** YOUR INSTRUCTIONS **
Keep the images out while you retype all of the data exactly.

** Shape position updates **
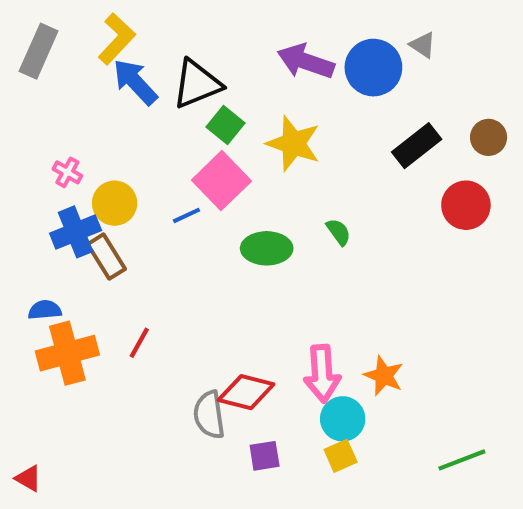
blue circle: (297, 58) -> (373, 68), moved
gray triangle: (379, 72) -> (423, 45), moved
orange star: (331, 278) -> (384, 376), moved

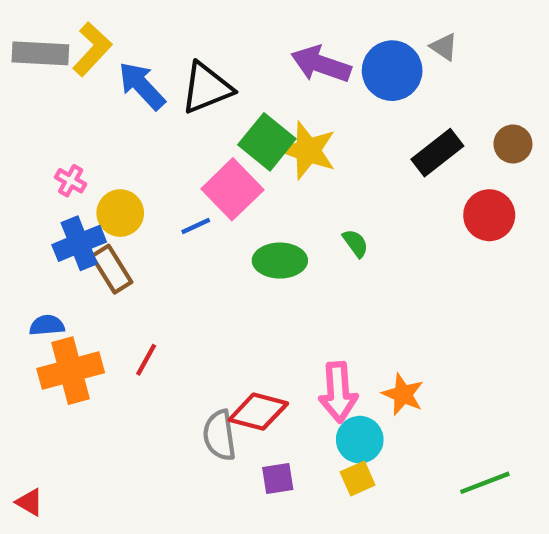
yellow L-shape: (117, 39) -> (92, 49), moved
gray rectangle: (39, 51) -> (40, 53), turned 69
green square: (226, 125) -> (267, 142), moved, size x1.4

** EXERCISE OUTPUT **
blue circle: (297, 58) -> (373, 68), moved
gray triangle: (379, 72) -> (423, 45), moved
orange star: (331, 278) -> (384, 376), moved

yellow L-shape: (117, 39) -> (92, 49), moved
gray rectangle: (39, 51) -> (40, 53), turned 69
green square: (226, 125) -> (267, 142), moved, size x1.4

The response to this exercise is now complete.